WHAT THIS TASK INVOLVES =
Restate word for word the lines of the entries below, starting with the line that holds "camera: 170 degrees left, 10 degrees up" and ending with the line that holds "(231, 303) = (434, 189): black", and no others.

── RECORDS FOR THE TASK ──

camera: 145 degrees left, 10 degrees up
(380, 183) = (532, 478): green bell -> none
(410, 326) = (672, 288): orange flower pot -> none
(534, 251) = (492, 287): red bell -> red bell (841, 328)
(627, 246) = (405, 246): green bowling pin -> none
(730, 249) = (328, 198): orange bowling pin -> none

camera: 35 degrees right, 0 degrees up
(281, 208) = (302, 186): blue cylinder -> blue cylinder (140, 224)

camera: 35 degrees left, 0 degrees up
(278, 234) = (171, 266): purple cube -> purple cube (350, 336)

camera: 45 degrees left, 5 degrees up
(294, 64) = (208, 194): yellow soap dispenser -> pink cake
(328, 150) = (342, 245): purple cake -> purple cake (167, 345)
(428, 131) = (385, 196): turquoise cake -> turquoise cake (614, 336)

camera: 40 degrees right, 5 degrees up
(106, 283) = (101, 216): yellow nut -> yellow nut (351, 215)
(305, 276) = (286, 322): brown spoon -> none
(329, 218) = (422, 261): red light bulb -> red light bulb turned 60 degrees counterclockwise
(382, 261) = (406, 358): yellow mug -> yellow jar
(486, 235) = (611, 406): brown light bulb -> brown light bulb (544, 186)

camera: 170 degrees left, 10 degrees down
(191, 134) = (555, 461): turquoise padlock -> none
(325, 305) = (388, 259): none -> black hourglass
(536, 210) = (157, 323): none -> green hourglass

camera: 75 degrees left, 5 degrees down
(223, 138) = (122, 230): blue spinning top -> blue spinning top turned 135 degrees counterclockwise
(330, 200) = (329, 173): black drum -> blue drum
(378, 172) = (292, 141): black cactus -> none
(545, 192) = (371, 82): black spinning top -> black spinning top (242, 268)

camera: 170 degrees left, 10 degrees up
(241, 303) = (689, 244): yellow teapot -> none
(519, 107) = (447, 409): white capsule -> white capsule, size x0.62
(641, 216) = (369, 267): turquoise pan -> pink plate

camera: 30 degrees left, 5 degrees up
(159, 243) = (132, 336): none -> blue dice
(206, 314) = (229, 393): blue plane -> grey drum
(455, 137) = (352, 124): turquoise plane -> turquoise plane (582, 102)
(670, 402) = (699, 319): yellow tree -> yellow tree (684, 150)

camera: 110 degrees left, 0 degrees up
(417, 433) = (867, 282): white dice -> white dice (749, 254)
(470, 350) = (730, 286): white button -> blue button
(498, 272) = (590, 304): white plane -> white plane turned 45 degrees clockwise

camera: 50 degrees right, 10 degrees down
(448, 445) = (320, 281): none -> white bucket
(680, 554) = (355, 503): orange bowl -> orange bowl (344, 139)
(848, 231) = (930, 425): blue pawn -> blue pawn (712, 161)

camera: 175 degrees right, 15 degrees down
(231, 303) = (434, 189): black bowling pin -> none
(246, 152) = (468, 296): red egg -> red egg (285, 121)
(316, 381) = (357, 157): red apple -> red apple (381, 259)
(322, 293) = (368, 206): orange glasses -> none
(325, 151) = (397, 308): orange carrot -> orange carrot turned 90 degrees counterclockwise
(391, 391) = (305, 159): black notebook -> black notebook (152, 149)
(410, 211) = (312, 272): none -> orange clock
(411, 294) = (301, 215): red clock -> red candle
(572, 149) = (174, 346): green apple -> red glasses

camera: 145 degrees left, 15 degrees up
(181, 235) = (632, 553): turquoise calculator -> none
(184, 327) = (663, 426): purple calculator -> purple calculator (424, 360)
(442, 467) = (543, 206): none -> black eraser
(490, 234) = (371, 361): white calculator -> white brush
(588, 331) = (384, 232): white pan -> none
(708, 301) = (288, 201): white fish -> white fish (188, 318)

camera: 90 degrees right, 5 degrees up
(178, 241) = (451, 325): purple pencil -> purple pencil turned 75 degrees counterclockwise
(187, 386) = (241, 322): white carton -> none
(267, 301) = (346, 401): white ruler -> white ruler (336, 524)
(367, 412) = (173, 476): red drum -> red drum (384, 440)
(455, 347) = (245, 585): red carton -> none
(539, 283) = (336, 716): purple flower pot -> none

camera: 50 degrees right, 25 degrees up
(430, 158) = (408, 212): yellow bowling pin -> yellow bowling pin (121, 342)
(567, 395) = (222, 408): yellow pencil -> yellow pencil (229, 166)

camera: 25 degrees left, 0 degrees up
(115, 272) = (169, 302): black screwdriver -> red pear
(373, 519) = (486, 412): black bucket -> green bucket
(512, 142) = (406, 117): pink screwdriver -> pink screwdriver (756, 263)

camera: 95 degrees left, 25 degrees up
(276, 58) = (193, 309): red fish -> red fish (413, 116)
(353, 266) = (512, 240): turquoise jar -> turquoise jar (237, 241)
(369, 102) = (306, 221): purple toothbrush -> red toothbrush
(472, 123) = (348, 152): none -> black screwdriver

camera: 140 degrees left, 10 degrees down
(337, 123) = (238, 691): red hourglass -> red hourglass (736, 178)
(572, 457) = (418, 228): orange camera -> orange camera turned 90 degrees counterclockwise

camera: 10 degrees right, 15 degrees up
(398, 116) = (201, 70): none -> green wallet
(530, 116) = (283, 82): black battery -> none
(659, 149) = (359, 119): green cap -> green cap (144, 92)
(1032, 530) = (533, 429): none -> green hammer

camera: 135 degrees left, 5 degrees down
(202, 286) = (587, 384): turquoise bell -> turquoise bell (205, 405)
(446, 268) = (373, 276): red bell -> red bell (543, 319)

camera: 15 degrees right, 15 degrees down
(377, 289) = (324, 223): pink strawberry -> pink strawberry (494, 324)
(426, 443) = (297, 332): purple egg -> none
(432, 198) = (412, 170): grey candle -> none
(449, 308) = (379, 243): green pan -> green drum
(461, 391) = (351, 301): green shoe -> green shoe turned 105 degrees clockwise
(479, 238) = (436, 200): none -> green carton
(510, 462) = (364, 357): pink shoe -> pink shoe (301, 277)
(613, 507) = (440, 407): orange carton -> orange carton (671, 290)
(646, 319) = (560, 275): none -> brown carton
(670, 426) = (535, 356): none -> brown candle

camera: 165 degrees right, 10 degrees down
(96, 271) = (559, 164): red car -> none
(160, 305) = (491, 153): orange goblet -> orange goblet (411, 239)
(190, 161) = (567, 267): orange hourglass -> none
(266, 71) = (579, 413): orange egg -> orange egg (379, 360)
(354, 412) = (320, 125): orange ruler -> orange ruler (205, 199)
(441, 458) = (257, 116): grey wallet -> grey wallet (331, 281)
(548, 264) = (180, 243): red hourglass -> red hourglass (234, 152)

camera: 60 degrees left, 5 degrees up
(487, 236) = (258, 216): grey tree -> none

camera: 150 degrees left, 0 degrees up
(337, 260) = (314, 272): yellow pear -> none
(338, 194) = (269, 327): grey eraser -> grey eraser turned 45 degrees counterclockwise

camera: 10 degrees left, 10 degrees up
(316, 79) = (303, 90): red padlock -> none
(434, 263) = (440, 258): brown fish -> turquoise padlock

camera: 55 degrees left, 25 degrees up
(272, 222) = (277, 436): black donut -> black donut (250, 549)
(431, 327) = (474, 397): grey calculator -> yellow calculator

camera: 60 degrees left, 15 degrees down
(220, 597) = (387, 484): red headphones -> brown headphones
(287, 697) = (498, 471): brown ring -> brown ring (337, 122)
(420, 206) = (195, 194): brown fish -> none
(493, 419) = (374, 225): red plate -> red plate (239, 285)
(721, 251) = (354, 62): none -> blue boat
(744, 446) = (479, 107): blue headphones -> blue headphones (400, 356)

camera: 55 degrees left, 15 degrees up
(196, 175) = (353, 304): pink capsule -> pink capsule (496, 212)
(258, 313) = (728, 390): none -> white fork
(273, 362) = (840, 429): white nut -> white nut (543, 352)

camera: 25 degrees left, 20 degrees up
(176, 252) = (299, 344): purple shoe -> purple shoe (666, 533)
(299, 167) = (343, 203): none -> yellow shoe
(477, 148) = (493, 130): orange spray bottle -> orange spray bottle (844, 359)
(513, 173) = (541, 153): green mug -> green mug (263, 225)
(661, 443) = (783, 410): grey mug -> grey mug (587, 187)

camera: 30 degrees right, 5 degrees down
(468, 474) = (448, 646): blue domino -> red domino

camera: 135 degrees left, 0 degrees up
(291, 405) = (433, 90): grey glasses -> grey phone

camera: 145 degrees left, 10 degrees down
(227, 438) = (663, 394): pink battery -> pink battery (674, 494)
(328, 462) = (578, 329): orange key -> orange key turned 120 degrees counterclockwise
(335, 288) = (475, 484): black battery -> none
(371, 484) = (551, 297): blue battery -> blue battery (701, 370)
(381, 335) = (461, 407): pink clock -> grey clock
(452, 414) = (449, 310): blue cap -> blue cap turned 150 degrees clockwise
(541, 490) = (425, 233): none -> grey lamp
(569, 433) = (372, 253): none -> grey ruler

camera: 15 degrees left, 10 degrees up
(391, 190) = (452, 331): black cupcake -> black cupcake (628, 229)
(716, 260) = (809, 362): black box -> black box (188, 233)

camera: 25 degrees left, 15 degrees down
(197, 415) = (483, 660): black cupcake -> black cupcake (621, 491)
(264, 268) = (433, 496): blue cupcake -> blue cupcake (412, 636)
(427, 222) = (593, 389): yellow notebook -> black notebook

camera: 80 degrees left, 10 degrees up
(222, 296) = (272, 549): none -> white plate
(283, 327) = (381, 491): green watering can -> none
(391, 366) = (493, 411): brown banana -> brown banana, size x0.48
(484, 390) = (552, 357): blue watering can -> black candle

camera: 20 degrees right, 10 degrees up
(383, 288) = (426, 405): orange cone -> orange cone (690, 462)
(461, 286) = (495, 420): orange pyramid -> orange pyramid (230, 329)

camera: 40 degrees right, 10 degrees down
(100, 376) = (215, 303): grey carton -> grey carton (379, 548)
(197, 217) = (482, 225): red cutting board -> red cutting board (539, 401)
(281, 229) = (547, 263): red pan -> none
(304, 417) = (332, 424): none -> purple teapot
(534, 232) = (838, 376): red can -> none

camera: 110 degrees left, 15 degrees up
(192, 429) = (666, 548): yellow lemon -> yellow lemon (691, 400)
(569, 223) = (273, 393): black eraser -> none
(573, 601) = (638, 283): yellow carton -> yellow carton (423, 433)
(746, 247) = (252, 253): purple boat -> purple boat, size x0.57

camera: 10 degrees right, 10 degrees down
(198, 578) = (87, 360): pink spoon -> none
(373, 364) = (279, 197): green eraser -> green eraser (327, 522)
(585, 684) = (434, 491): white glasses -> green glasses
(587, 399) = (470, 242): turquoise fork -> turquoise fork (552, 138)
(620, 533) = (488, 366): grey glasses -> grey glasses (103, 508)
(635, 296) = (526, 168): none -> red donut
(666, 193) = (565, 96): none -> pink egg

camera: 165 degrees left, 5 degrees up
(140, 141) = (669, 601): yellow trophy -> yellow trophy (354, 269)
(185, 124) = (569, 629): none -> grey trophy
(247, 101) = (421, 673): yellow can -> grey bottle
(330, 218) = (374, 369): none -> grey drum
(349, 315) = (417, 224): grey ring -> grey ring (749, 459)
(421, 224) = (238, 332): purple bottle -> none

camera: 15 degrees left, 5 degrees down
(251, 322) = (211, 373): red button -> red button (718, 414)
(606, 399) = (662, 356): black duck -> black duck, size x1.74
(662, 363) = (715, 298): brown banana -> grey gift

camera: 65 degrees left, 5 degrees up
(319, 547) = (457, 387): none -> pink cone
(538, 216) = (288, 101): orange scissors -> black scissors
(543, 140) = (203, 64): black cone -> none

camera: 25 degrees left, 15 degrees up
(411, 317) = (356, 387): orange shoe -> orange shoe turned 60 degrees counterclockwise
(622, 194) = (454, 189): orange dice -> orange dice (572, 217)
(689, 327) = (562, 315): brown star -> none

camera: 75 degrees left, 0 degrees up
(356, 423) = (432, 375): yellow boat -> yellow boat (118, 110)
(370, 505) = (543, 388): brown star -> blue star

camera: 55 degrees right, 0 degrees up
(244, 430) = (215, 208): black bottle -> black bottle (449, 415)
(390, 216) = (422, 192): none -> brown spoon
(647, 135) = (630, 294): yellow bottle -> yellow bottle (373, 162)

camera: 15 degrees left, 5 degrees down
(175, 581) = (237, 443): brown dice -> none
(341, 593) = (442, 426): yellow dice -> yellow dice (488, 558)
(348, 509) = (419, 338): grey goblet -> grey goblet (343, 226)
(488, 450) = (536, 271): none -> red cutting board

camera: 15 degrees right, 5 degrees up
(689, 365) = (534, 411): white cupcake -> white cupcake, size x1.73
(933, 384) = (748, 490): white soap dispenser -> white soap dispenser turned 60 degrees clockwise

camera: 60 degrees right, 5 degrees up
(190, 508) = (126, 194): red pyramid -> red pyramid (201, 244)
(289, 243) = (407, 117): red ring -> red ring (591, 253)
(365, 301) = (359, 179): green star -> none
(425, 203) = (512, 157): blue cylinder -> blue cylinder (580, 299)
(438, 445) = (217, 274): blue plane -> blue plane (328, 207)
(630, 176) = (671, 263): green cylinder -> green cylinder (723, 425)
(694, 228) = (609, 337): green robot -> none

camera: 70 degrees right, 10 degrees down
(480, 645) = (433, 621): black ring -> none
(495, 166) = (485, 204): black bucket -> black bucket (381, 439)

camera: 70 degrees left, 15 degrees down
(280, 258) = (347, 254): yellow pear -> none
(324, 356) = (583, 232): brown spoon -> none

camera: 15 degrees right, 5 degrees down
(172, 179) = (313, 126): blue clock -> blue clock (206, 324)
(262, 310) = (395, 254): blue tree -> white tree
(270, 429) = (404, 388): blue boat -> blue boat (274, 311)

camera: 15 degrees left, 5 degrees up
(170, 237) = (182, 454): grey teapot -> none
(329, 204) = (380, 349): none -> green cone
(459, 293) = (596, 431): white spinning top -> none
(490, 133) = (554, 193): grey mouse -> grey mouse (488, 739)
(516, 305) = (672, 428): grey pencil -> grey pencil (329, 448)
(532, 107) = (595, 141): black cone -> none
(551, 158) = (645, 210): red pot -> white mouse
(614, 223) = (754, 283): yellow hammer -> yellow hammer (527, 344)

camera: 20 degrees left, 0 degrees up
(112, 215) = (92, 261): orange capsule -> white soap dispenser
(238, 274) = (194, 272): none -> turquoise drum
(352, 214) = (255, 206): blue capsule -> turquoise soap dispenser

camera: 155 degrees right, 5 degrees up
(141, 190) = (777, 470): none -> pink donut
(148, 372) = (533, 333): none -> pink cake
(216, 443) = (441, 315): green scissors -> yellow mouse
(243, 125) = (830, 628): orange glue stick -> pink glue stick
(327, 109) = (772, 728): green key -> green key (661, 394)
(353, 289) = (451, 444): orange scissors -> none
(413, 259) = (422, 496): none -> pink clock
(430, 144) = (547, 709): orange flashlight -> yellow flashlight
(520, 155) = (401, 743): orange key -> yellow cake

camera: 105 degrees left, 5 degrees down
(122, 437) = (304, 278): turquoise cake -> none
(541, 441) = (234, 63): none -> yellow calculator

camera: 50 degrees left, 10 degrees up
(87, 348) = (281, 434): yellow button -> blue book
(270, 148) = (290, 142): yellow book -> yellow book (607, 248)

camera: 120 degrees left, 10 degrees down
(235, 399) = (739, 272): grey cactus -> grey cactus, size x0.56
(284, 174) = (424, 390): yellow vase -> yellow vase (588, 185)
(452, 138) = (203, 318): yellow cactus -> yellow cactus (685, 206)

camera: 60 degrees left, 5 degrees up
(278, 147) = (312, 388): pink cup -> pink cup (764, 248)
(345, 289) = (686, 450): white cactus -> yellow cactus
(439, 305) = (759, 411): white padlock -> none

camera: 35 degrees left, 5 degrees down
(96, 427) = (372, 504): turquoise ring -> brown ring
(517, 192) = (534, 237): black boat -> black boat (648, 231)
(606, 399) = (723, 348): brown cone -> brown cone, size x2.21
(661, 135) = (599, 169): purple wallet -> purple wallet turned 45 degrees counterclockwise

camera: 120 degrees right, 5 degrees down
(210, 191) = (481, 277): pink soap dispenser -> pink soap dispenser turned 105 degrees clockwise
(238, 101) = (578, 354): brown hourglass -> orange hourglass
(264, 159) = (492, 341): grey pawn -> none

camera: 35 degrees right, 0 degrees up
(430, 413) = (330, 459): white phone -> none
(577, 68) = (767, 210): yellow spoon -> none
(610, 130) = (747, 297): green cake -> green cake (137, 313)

───

TASK RESPONSE =
camera: 170 degrees left, 10 degrees up
(241, 303) = (689, 244): yellow teapot -> none
(519, 107) = (447, 409): white capsule -> white capsule, size x0.62
(641, 216) = (369, 267): turquoise pan -> pink plate

camera: 30 degrees left, 5 degrees up
(159, 243) = (132, 336): none -> blue dice
(206, 314) = (229, 393): blue plane -> grey drum
(455, 137) = (352, 124): turquoise plane -> turquoise plane (582, 102)
(670, 402) = (699, 319): yellow tree -> yellow tree (684, 150)

camera: 110 degrees left, 0 degrees up
(417, 433) = (867, 282): white dice -> white dice (749, 254)
(470, 350) = (730, 286): white button -> blue button
(498, 272) = (590, 304): white plane -> white plane turned 45 degrees clockwise

camera: 50 degrees right, 10 degrees down
(448, 445) = (320, 281): none -> white bucket
(680, 554) = (355, 503): orange bowl -> orange bowl (344, 139)
(848, 231) = (930, 425): blue pawn -> blue pawn (712, 161)

camera: 175 degrees right, 15 degrees down
(231, 303) = (434, 189): black bowling pin -> none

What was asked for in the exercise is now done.